Data to use:
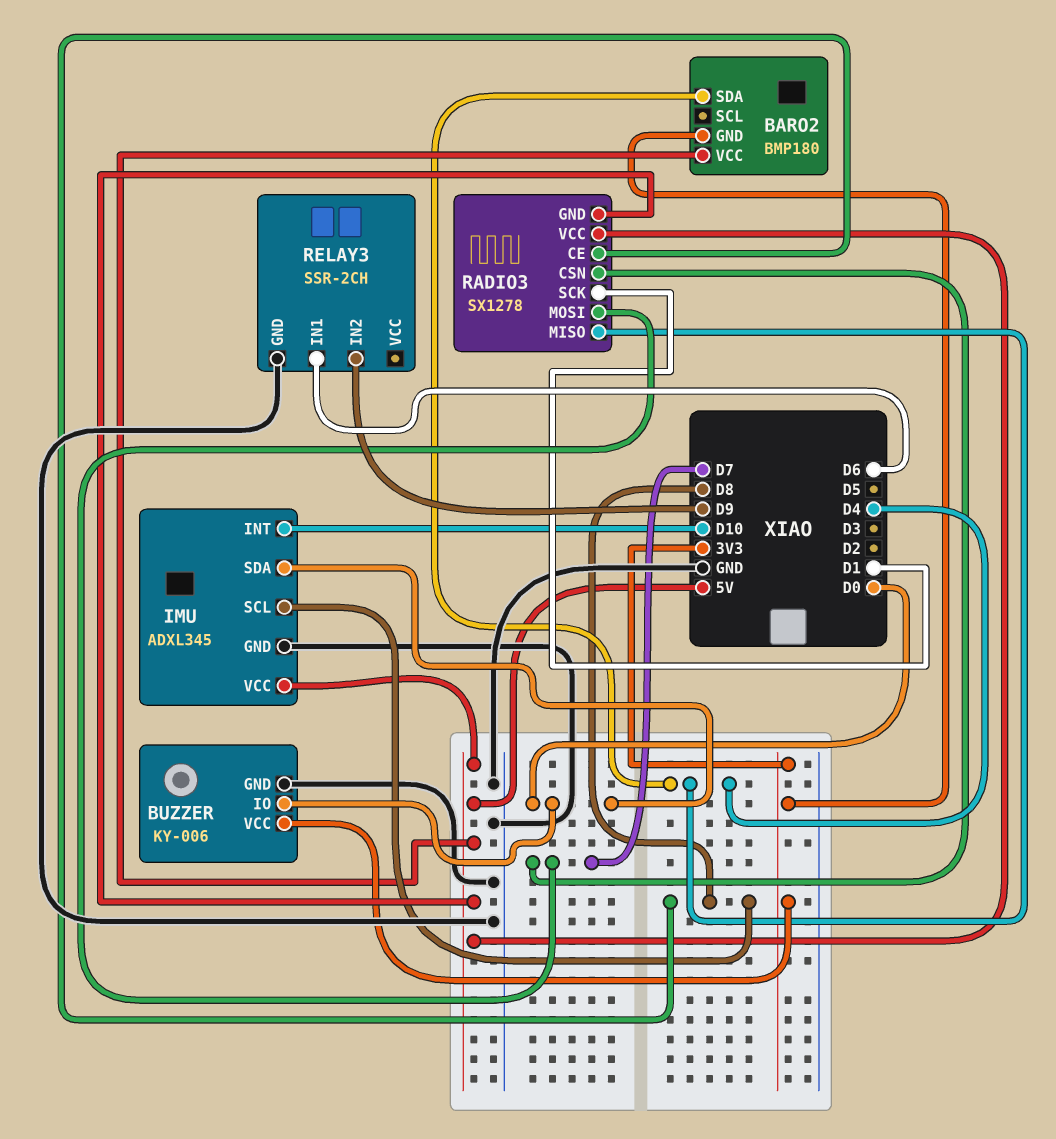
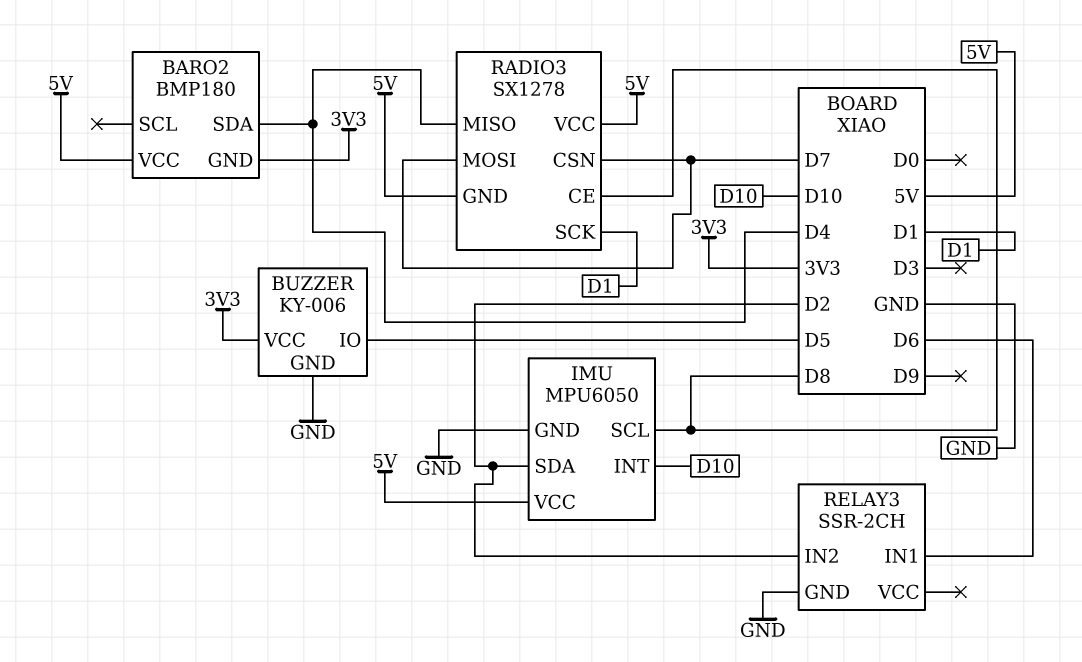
BUZZER pin IO: D0 -> D5
IMU: ADXL345 -> MPU6050
IMU pin SDA: D0 -> D2
RELAY3 pin IN2: D9 -> D2

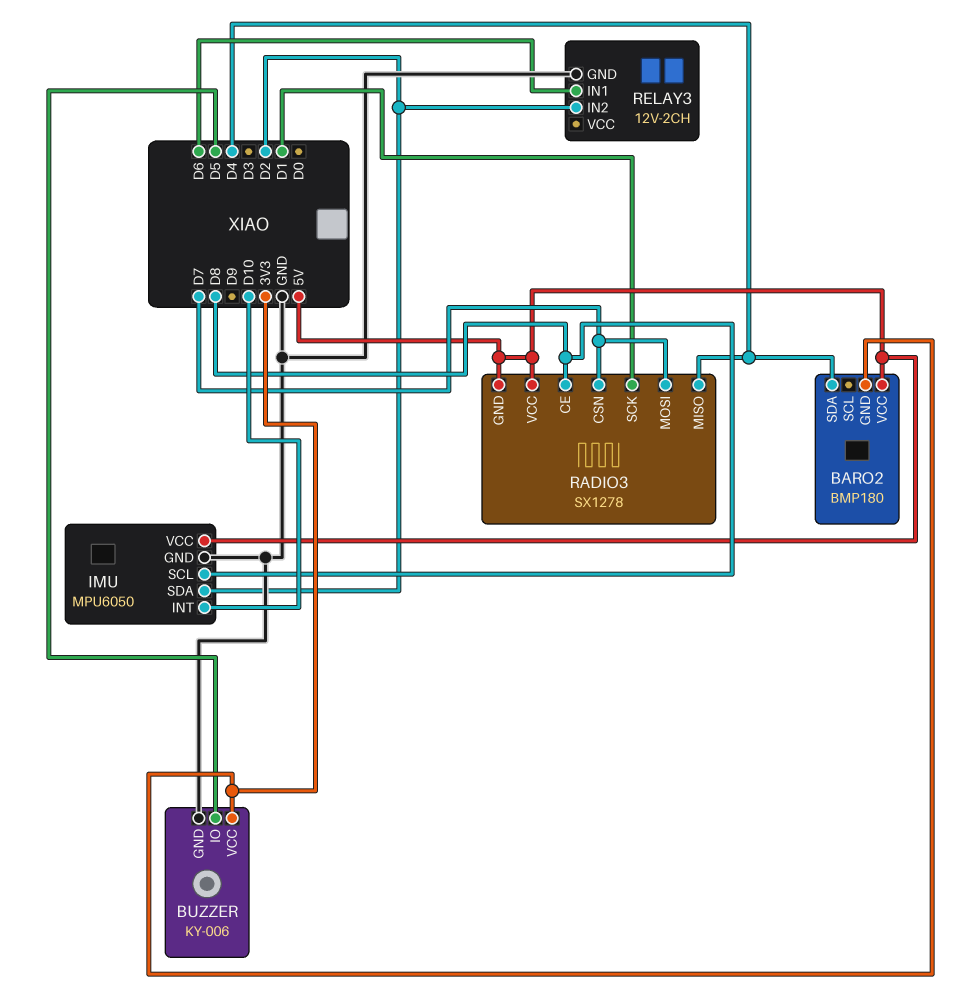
RELAY3: SSR-2CH -> 12V-2CH

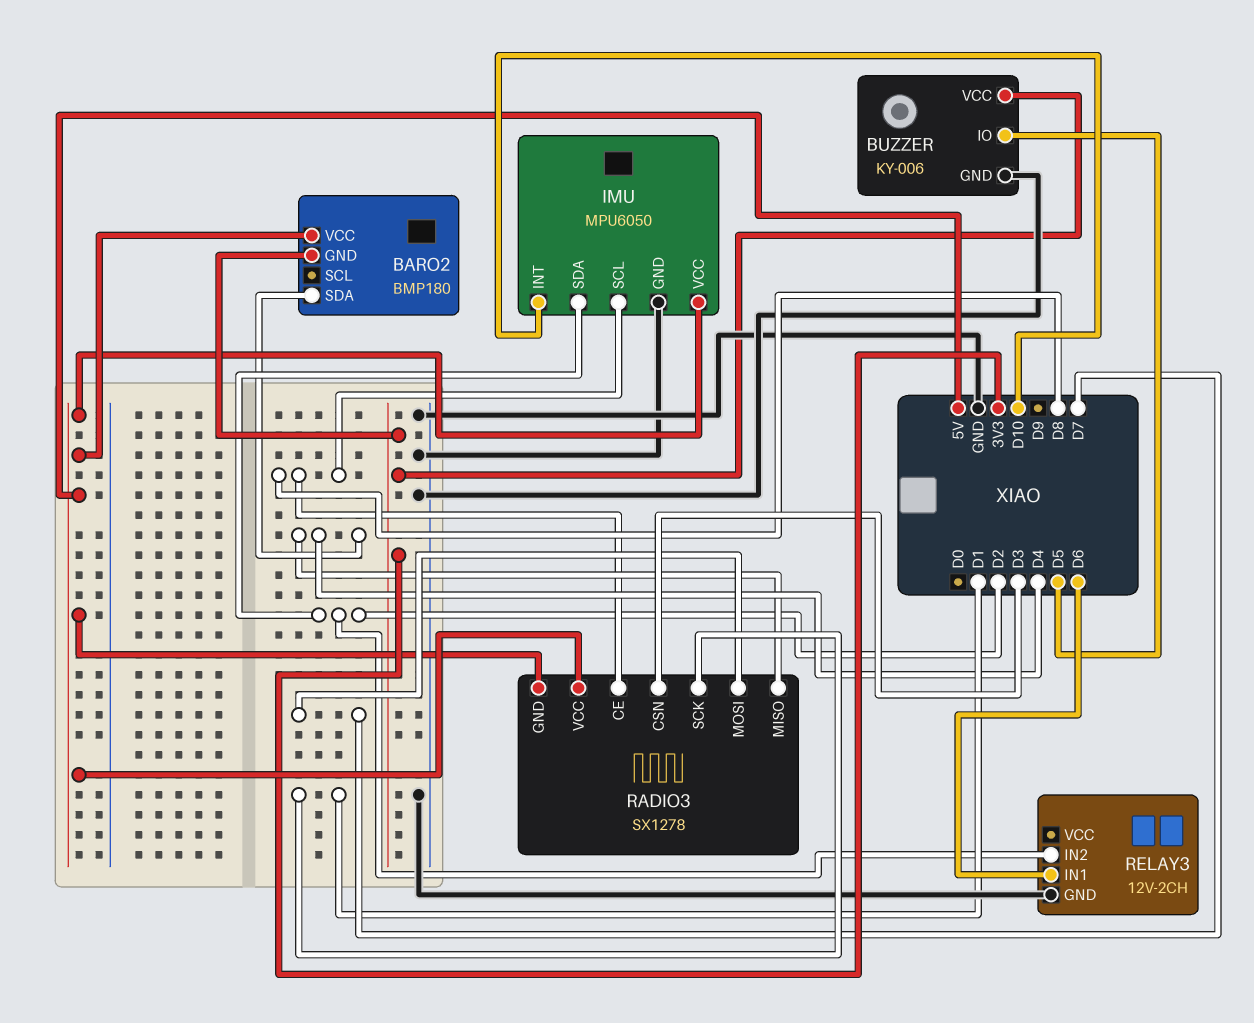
RADIO3 pin CSN: D7 -> D3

Task to carry out: With all pictures omitted, repeat every record above word for word.

Your solution:
BUZZER pin IO: D0 -> D5
IMU: ADXL345 -> MPU6050
IMU pin SDA: D0 -> D2
RELAY3 pin IN2: D9 -> D2

RELAY3: SSR-2CH -> 12V-2CH

RADIO3 pin CSN: D7 -> D3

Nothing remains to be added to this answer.